Assignment:
Below are the records; give again exactly the line with "R124: 15k (BR_R2, VI) -> 15k (BR_L2, BR_R2)", the line with "R125: 470 (BR_R2, GND) -> 15k (BR_R2, GND)", and each line that lies between them, and nothing besides.

Material shown:
****************

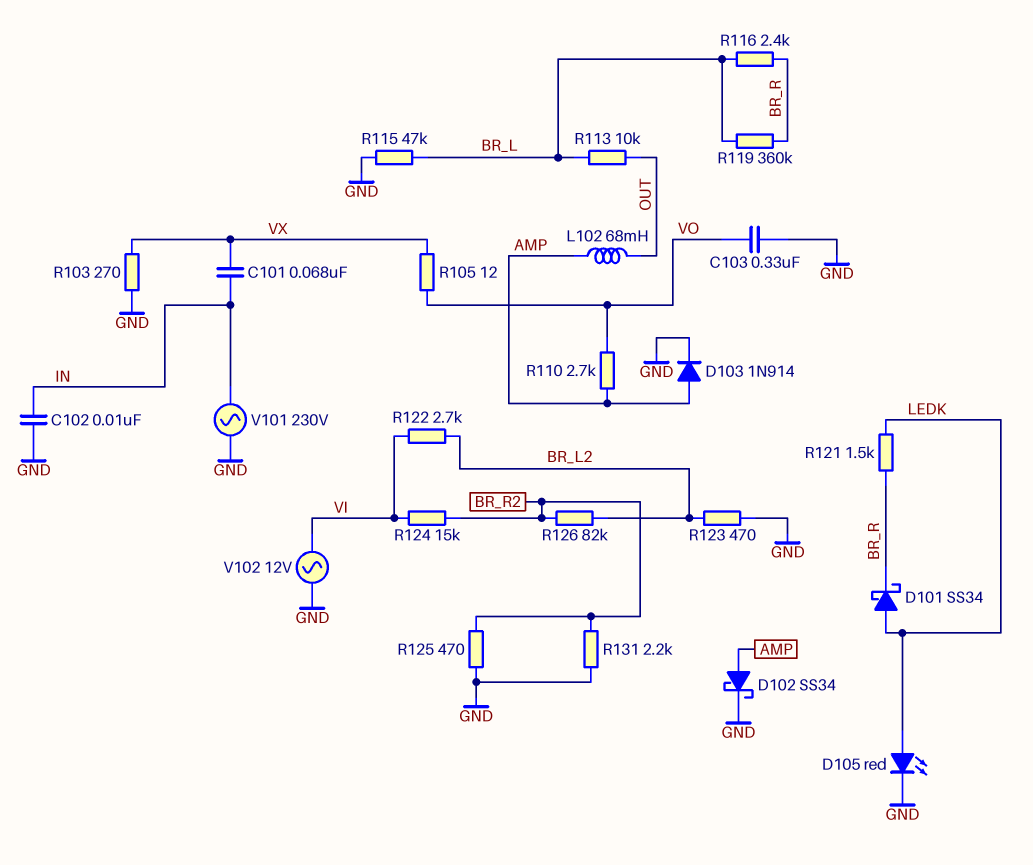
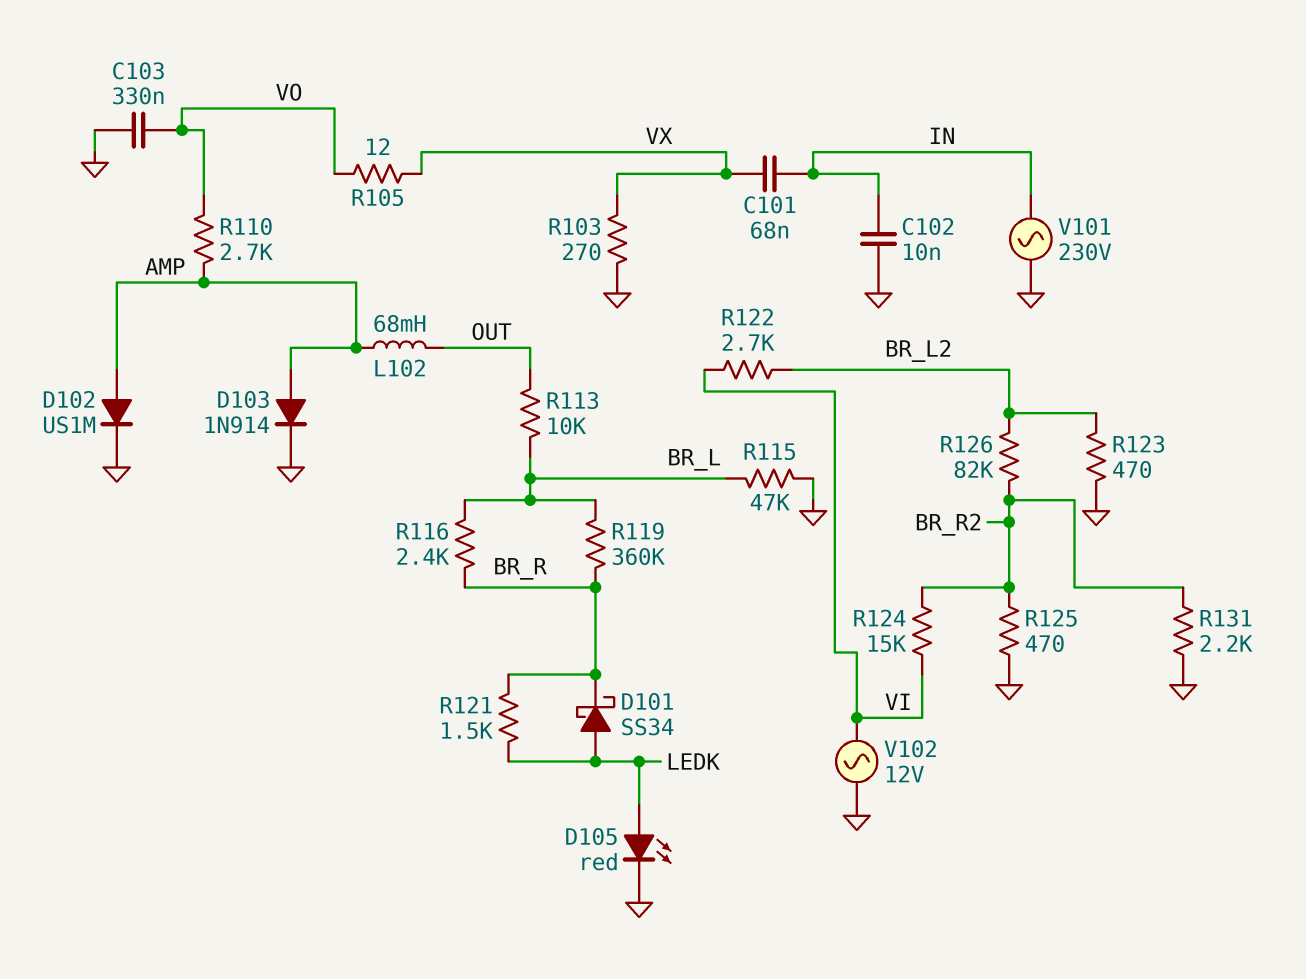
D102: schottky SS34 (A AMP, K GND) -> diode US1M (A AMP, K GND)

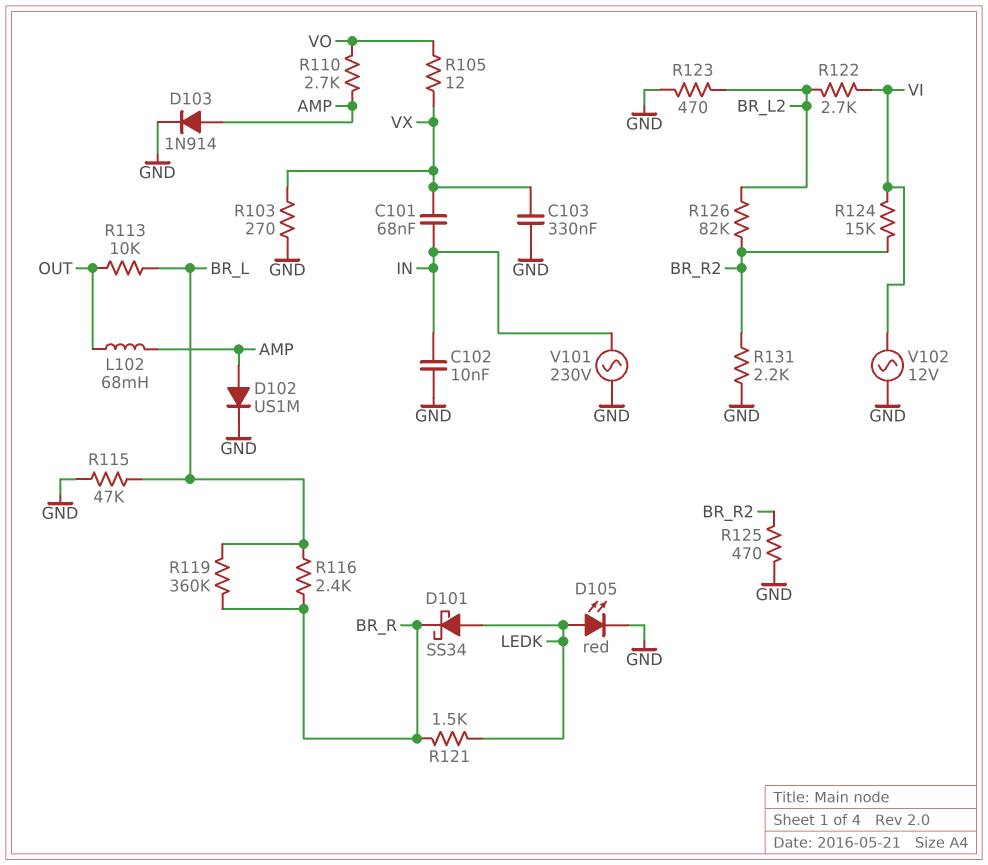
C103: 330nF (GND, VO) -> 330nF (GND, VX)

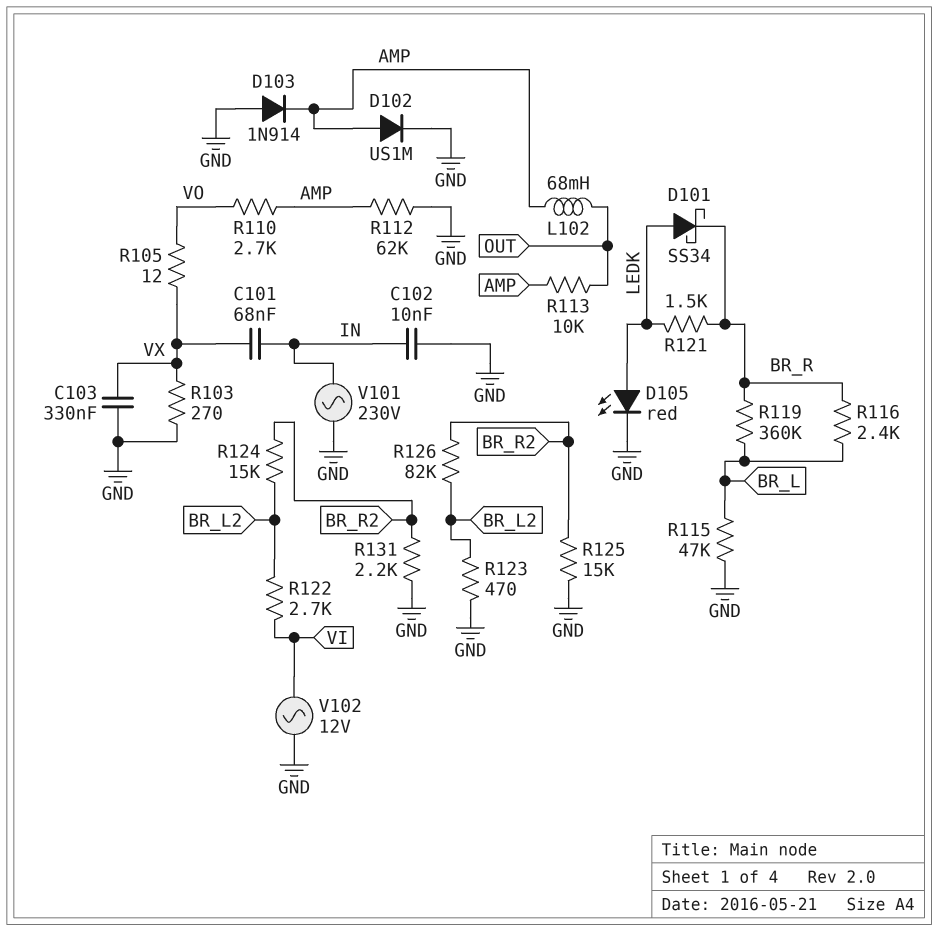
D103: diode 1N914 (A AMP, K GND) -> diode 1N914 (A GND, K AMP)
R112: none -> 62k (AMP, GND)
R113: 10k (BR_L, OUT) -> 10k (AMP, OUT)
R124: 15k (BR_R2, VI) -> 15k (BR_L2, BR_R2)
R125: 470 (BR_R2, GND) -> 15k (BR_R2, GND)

****************

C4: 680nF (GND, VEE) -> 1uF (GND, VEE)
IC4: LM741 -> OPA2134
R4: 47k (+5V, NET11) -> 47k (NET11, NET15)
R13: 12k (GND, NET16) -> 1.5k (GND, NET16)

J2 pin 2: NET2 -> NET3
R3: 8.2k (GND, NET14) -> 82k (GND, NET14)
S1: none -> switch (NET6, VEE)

****************

Answer for this exercise:
R124: 15k (BR_R2, VI) -> 15k (BR_L2, BR_R2)
R125: 470 (BR_R2, GND) -> 15k (BR_R2, GND)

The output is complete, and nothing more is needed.